↓
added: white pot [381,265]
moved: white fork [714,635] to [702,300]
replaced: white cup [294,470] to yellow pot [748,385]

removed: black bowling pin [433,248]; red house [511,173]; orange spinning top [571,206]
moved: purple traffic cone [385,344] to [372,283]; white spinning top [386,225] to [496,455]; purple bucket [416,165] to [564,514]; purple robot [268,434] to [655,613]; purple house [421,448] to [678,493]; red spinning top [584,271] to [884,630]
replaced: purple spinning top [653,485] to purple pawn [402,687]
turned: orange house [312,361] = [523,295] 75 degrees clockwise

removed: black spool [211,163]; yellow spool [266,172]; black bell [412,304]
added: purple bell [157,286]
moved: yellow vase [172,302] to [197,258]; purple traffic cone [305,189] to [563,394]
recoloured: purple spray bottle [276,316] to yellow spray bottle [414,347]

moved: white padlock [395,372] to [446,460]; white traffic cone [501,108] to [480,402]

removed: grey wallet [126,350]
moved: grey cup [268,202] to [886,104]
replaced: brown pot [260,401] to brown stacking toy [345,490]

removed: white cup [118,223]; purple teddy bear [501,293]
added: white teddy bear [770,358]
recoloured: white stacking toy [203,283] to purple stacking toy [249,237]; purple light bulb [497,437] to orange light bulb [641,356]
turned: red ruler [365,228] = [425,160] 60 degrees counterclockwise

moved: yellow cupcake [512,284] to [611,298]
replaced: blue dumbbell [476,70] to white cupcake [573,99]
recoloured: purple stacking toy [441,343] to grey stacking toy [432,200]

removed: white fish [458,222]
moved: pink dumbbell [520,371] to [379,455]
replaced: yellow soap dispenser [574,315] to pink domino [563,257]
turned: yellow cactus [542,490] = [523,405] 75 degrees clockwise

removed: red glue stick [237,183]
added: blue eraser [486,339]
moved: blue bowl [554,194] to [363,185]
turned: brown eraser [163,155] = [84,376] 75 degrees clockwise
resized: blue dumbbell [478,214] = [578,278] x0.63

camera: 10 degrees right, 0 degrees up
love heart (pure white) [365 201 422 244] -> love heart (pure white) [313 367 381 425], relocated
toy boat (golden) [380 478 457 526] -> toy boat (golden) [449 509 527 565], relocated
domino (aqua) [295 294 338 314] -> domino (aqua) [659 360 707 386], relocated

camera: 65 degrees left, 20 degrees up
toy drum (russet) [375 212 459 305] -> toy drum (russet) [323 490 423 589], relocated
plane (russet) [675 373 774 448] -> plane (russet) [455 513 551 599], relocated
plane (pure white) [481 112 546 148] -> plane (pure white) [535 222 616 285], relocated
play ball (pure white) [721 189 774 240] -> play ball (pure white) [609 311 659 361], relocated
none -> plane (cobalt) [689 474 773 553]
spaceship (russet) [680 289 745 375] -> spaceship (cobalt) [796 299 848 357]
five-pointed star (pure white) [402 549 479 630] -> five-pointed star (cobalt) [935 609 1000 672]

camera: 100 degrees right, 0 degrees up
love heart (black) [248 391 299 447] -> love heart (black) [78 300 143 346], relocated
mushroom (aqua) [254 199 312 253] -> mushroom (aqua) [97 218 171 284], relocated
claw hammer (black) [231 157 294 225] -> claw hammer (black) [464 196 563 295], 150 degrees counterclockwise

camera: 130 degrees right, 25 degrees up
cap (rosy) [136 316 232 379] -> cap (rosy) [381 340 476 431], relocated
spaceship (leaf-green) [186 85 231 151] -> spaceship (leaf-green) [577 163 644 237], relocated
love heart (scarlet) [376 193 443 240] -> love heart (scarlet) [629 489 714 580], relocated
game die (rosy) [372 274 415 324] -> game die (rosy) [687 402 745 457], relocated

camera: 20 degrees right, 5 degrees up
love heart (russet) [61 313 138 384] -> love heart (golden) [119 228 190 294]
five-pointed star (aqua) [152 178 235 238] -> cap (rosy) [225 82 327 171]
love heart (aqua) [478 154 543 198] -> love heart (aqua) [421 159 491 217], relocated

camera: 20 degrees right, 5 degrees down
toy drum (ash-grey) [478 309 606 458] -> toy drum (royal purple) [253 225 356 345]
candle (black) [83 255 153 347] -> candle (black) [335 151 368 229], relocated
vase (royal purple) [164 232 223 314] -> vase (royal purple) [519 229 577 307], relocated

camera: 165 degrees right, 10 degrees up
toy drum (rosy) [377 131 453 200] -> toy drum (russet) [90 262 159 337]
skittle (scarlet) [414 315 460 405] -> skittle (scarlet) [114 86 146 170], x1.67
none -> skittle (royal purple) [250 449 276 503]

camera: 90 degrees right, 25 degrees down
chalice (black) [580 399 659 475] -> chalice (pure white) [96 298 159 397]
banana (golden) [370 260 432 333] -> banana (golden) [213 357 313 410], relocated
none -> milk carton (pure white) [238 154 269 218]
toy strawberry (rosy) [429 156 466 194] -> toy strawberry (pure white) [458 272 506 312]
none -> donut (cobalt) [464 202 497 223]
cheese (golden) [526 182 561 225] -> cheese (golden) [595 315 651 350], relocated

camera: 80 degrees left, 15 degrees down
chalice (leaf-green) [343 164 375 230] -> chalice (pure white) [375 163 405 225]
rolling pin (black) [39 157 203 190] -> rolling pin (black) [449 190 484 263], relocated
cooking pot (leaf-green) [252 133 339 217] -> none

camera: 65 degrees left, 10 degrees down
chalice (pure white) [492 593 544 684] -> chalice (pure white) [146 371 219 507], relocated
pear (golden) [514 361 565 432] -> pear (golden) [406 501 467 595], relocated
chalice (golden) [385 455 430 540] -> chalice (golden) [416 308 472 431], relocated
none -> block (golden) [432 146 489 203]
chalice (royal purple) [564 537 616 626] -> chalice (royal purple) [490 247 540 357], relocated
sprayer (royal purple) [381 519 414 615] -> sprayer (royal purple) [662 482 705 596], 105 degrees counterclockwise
↑
Quote the data in full, keeping each word unchanged.

▸ Task result:
added: white pot [381,265]
moved: white fork [714,635] to [702,300]
replaced: white cup [294,470] to yellow pot [748,385]

removed: black bowling pin [433,248]; red house [511,173]; orange spinning top [571,206]
moved: purple traffic cone [385,344] to [372,283]; white spinning top [386,225] to [496,455]; purple bucket [416,165] to [564,514]; purple robot [268,434] to [655,613]; purple house [421,448] to [678,493]; red spinning top [584,271] to [884,630]
replaced: purple spinning top [653,485] to purple pawn [402,687]
turned: orange house [312,361] = [523,295] 75 degrees clockwise

removed: black spool [211,163]; yellow spool [266,172]; black bell [412,304]
added: purple bell [157,286]
moved: yellow vase [172,302] to [197,258]; purple traffic cone [305,189] to [563,394]
recoloured: purple spray bottle [276,316] to yellow spray bottle [414,347]

moved: white padlock [395,372] to [446,460]; white traffic cone [501,108] to [480,402]

removed: grey wallet [126,350]
moved: grey cup [268,202] to [886,104]
replaced: brown pot [260,401] to brown stacking toy [345,490]

removed: white cup [118,223]; purple teddy bear [501,293]
added: white teddy bear [770,358]
recoloured: white stacking toy [203,283] to purple stacking toy [249,237]; purple light bulb [497,437] to orange light bulb [641,356]
turned: red ruler [365,228] = [425,160] 60 degrees counterclockwise

moved: yellow cupcake [512,284] to [611,298]
replaced: blue dumbbell [476,70] to white cupcake [573,99]
recoloured: purple stacking toy [441,343] to grey stacking toy [432,200]

removed: white fish [458,222]
moved: pink dumbbell [520,371] to [379,455]
replaced: yellow soap dispenser [574,315] to pink domino [563,257]
turned: yellow cactus [542,490] = [523,405] 75 degrees clockwise

removed: red glue stick [237,183]
added: blue eraser [486,339]
moved: blue bowl [554,194] to [363,185]
turned: brown eraser [163,155] = [84,376] 75 degrees clockwise
resized: blue dumbbell [478,214] = [578,278] x0.63

camera: 10 degrees right, 0 degrees up
love heart (pure white) [365 201 422 244] -> love heart (pure white) [313 367 381 425], relocated
toy boat (golden) [380 478 457 526] -> toy boat (golden) [449 509 527 565], relocated
domino (aqua) [295 294 338 314] -> domino (aqua) [659 360 707 386], relocated

camera: 65 degrees left, 20 degrees up
toy drum (russet) [375 212 459 305] -> toy drum (russet) [323 490 423 589], relocated
plane (russet) [675 373 774 448] -> plane (russet) [455 513 551 599], relocated
plane (pure white) [481 112 546 148] -> plane (pure white) [535 222 616 285], relocated
play ball (pure white) [721 189 774 240] -> play ball (pure white) [609 311 659 361], relocated
none -> plane (cobalt) [689 474 773 553]
spaceship (russet) [680 289 745 375] -> spaceship (cobalt) [796 299 848 357]
five-pointed star (pure white) [402 549 479 630] -> five-pointed star (cobalt) [935 609 1000 672]

camera: 100 degrees right, 0 degrees up
love heart (black) [248 391 299 447] -> love heart (black) [78 300 143 346], relocated
mushroom (aqua) [254 199 312 253] -> mushroom (aqua) [97 218 171 284], relocated
claw hammer (black) [231 157 294 225] -> claw hammer (black) [464 196 563 295], 150 degrees counterclockwise

camera: 130 degrees right, 25 degrees up
cap (rosy) [136 316 232 379] -> cap (rosy) [381 340 476 431], relocated
spaceship (leaf-green) [186 85 231 151] -> spaceship (leaf-green) [577 163 644 237], relocated
love heart (scarlet) [376 193 443 240] -> love heart (scarlet) [629 489 714 580], relocated
game die (rosy) [372 274 415 324] -> game die (rosy) [687 402 745 457], relocated

camera: 20 degrees right, 5 degrees up
love heart (russet) [61 313 138 384] -> love heart (golden) [119 228 190 294]
five-pointed star (aqua) [152 178 235 238] -> cap (rosy) [225 82 327 171]
love heart (aqua) [478 154 543 198] -> love heart (aqua) [421 159 491 217], relocated

camera: 20 degrees right, 5 degrees down
toy drum (ash-grey) [478 309 606 458] -> toy drum (royal purple) [253 225 356 345]
candle (black) [83 255 153 347] -> candle (black) [335 151 368 229], relocated
vase (royal purple) [164 232 223 314] -> vase (royal purple) [519 229 577 307], relocated

camera: 165 degrees right, 10 degrees up
toy drum (rosy) [377 131 453 200] -> toy drum (russet) [90 262 159 337]
skittle (scarlet) [414 315 460 405] -> skittle (scarlet) [114 86 146 170], x1.67
none -> skittle (royal purple) [250 449 276 503]

camera: 90 degrees right, 25 degrees down
chalice (black) [580 399 659 475] -> chalice (pure white) [96 298 159 397]
banana (golden) [370 260 432 333] -> banana (golden) [213 357 313 410], relocated
none -> milk carton (pure white) [238 154 269 218]
toy strawberry (rosy) [429 156 466 194] -> toy strawberry (pure white) [458 272 506 312]
none -> donut (cobalt) [464 202 497 223]
cheese (golden) [526 182 561 225] -> cheese (golden) [595 315 651 350], relocated

camera: 80 degrees left, 15 degrees down
chalice (leaf-green) [343 164 375 230] -> chalice (pure white) [375 163 405 225]
rolling pin (black) [39 157 203 190] -> rolling pin (black) [449 190 484 263], relocated
cooking pot (leaf-green) [252 133 339 217] -> none

camera: 65 degrees left, 10 degrees down
chalice (pure white) [492 593 544 684] -> chalice (pure white) [146 371 219 507], relocated
pear (golden) [514 361 565 432] -> pear (golden) [406 501 467 595], relocated
chalice (golden) [385 455 430 540] -> chalice (golden) [416 308 472 431], relocated
none -> block (golden) [432 146 489 203]
chalice (royal purple) [564 537 616 626] -> chalice (royal purple) [490 247 540 357], relocated
sprayer (royal purple) [381 519 414 615] -> sprayer (royal purple) [662 482 705 596], 105 degrees counterclockwise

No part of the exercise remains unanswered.